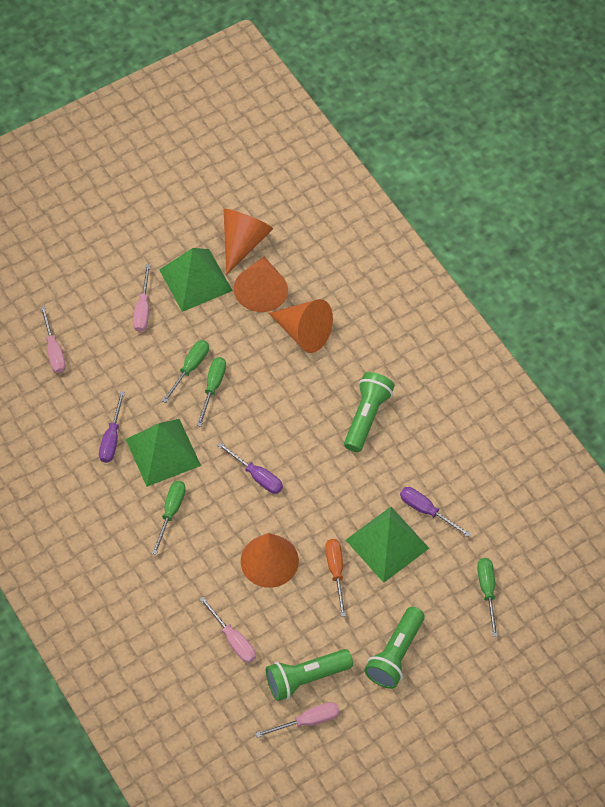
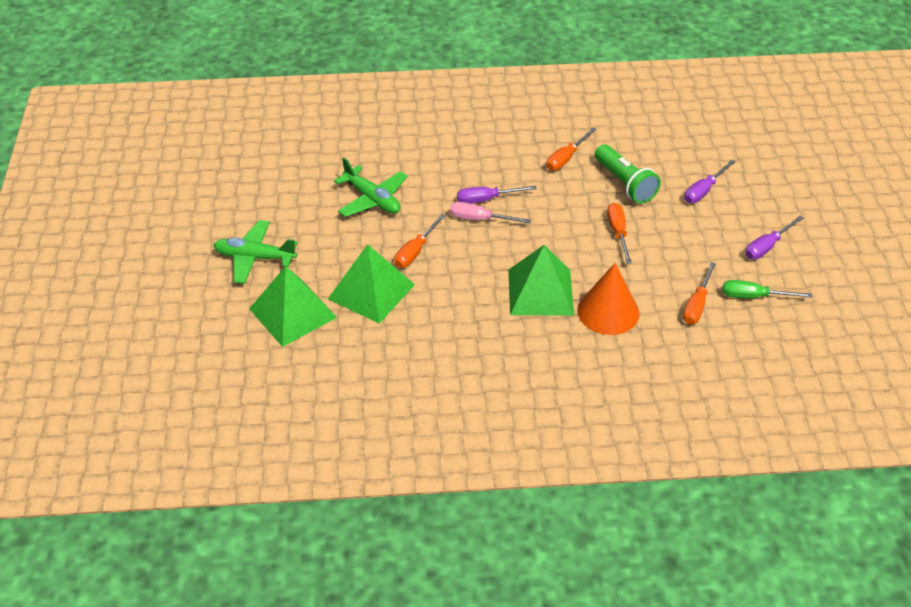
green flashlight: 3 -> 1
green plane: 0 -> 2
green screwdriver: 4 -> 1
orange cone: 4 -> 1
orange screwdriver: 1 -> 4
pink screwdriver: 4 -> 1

*-*-*

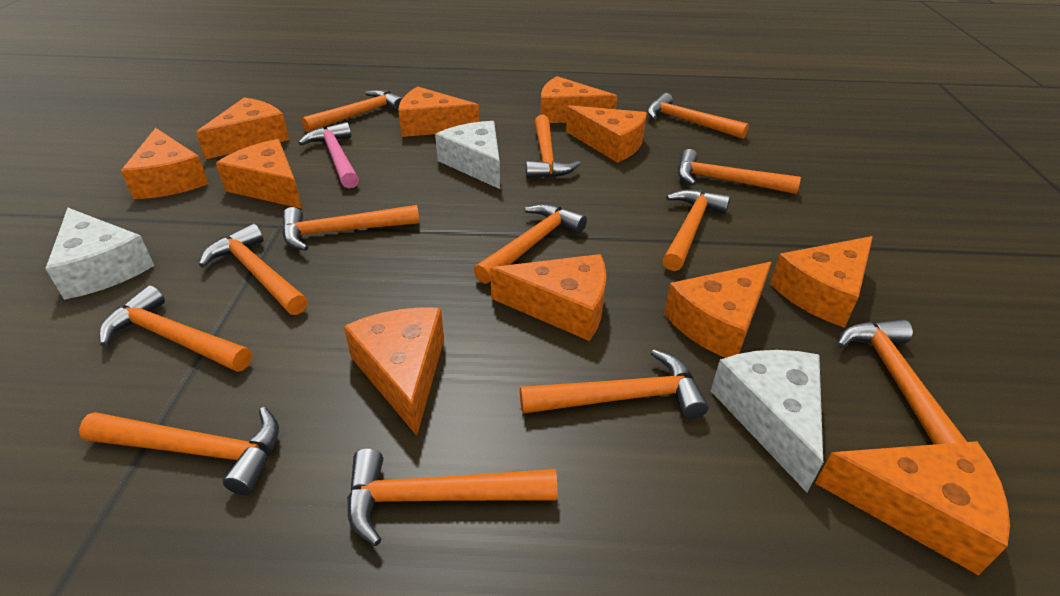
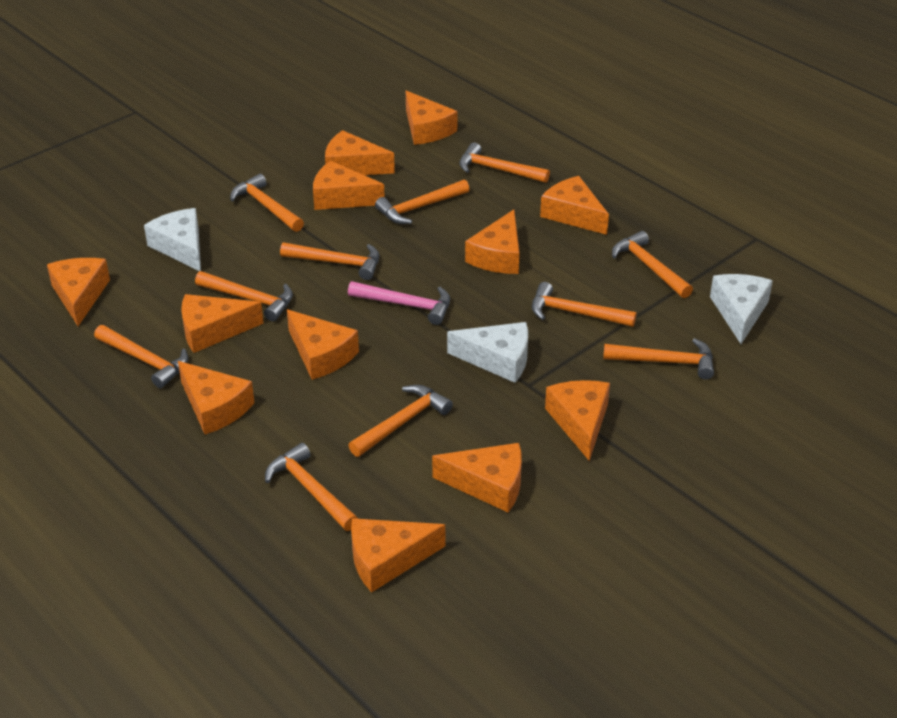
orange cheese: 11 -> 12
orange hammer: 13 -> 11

*-*-*

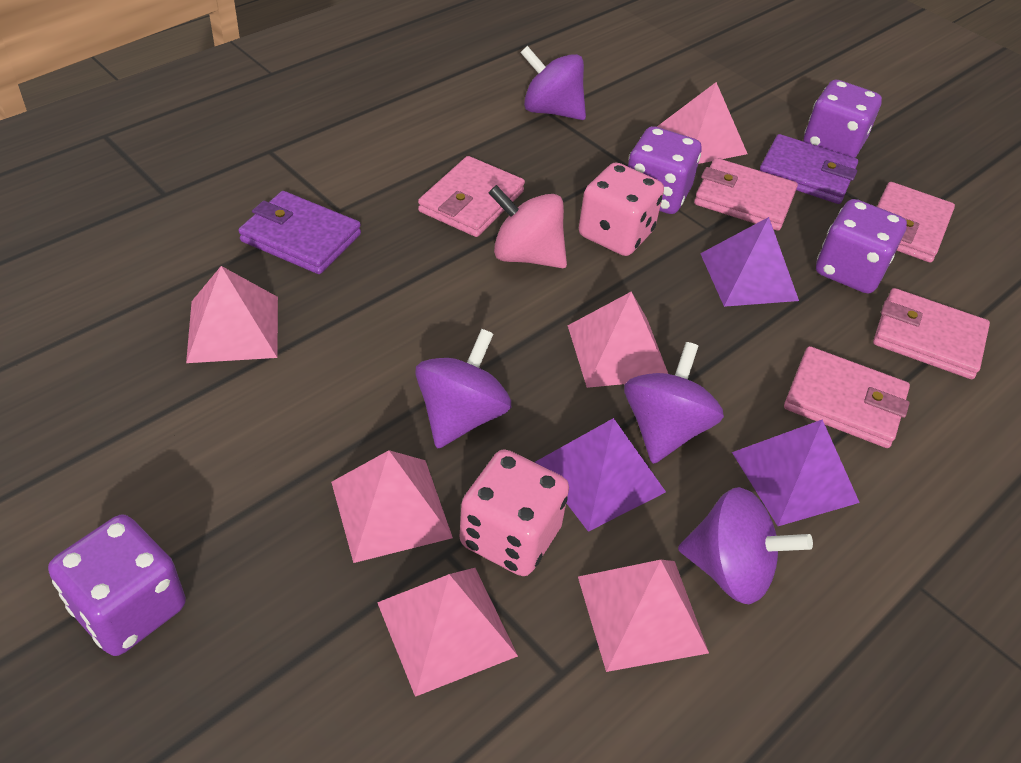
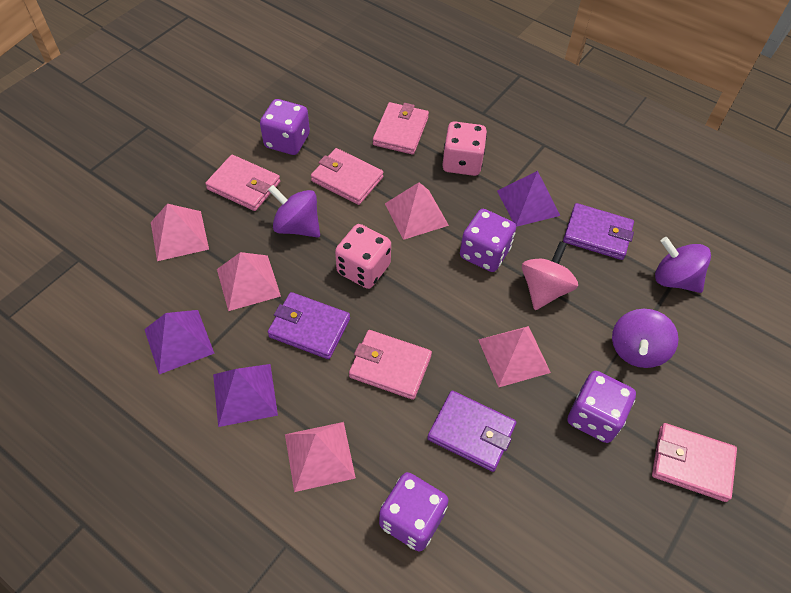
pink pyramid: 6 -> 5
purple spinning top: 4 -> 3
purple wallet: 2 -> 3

*-*-*

◆ **To do**: Using the records above, set down exactly the lines from the one with "green flashlight: 3 -> 1" through the one with "pink screwdriver: 4 -> 1", inclusive, and nothing more.

◆ **Answer section**:
green flashlight: 3 -> 1
green plane: 0 -> 2
green screwdriver: 4 -> 1
orange cone: 4 -> 1
orange screwdriver: 1 -> 4
pink screwdriver: 4 -> 1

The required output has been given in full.